### [Task item]
Please print every record exactly as it stands, leaving out the pictures.

### [Task inputs]
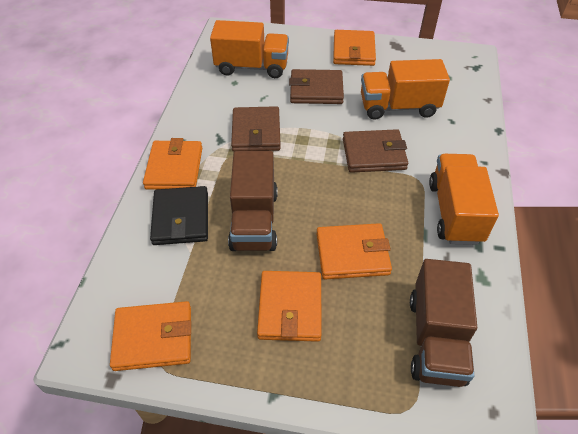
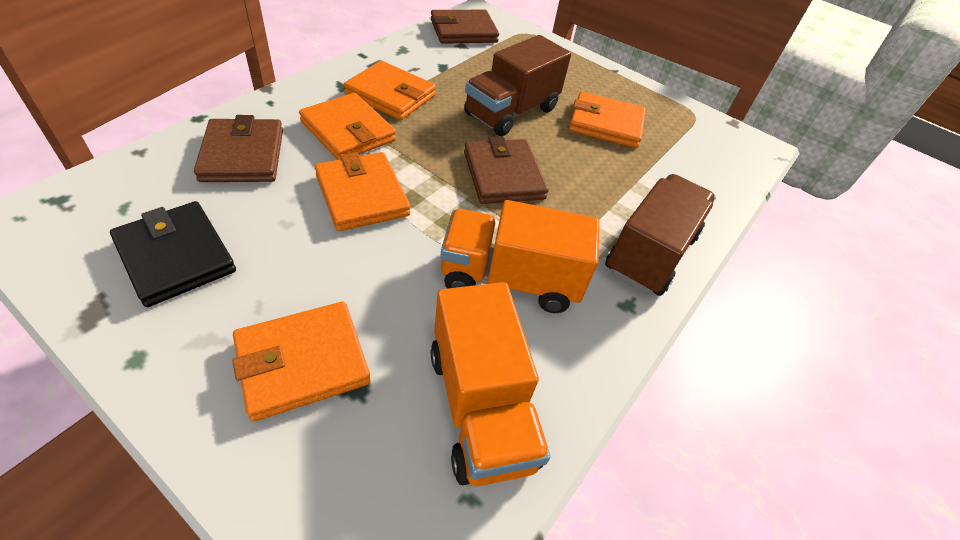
orange truck: 3 -> 2

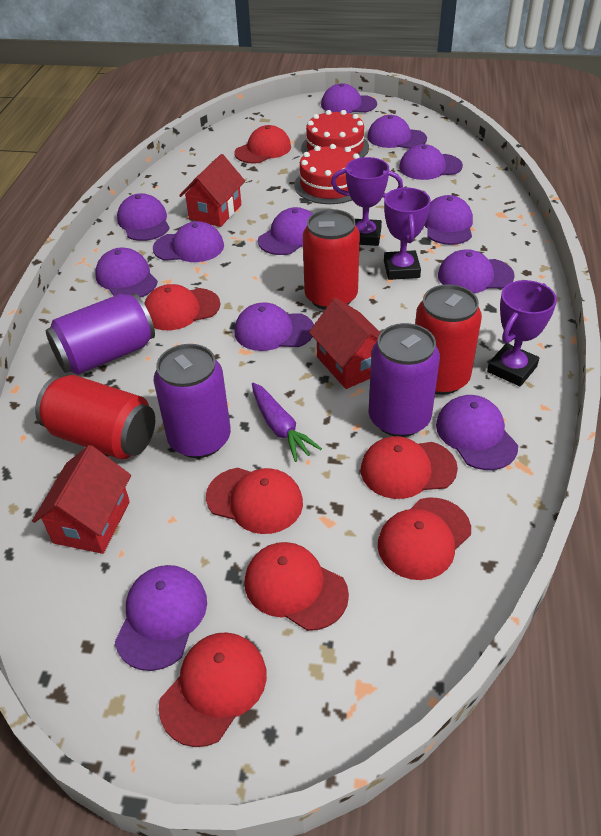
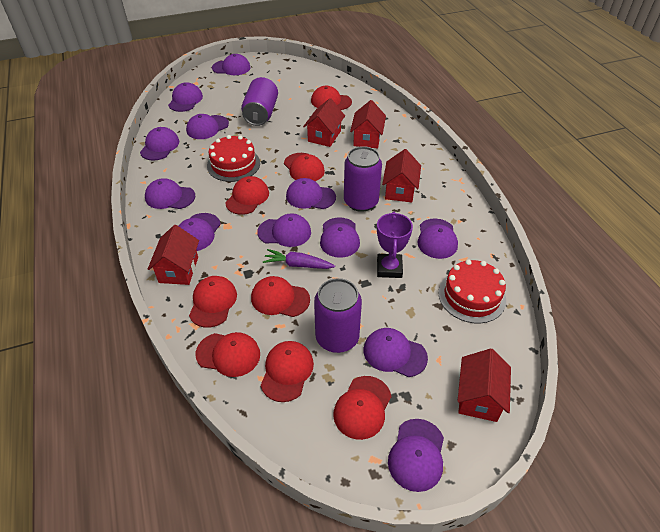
purple trophy: 3 -> 1
red can: 3 -> 0
red cap: 7 -> 8
red house: 3 -> 5

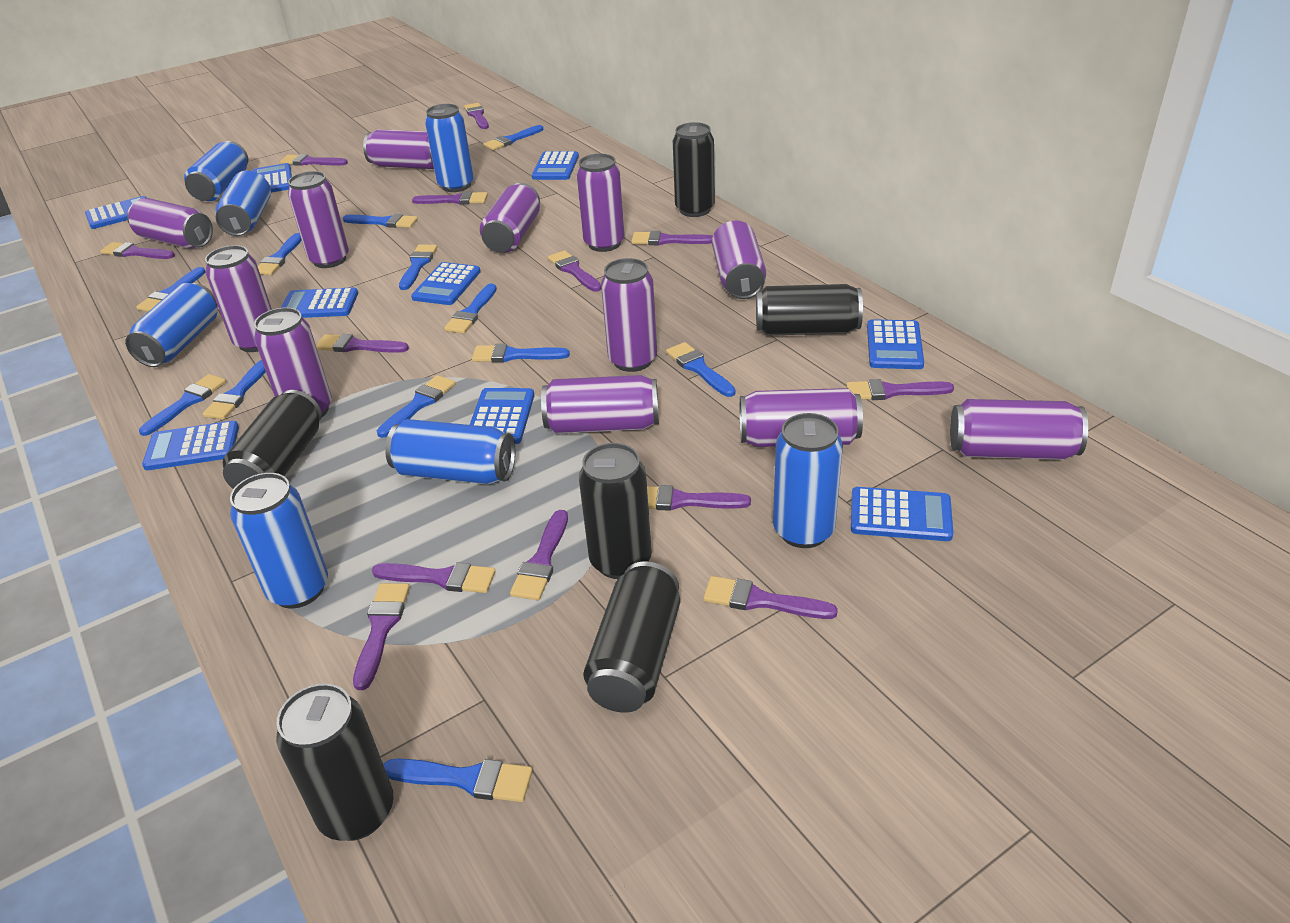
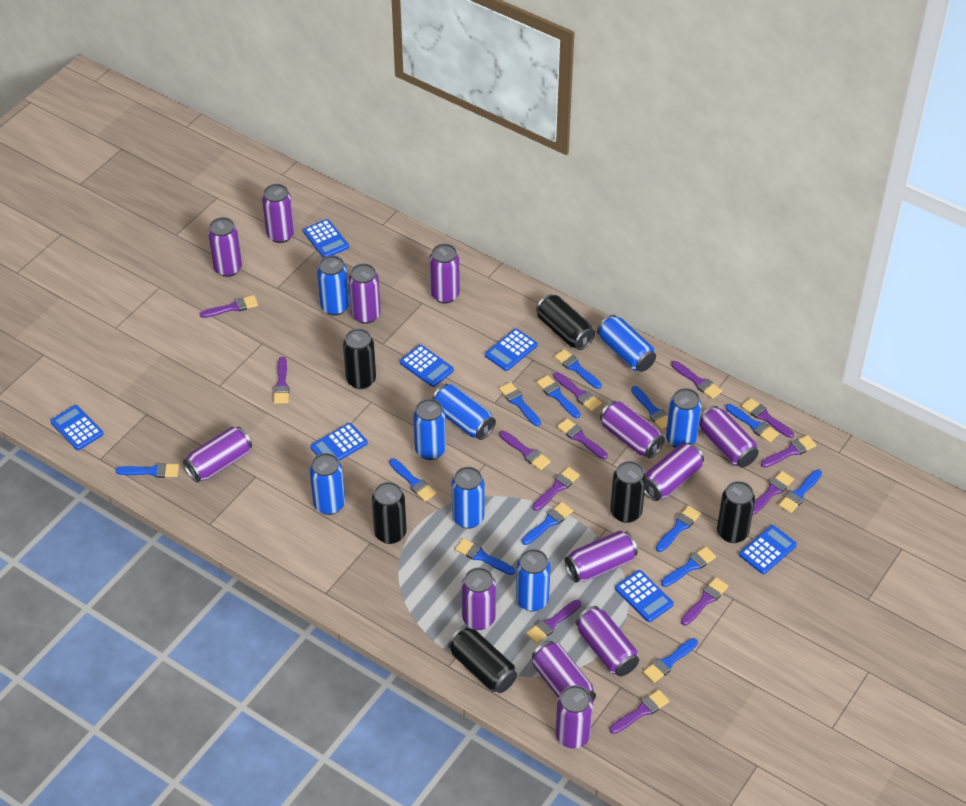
blue brush: 12 -> 13
blue calculator: 9 -> 7
blue can: 7 -> 8
purple can: 12 -> 13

### [Response to this task]
orange truck: 3 -> 2

purple trophy: 3 -> 1
red can: 3 -> 0
red cap: 7 -> 8
red house: 3 -> 5

blue brush: 12 -> 13
blue calculator: 9 -> 7
blue can: 7 -> 8
purple can: 12 -> 13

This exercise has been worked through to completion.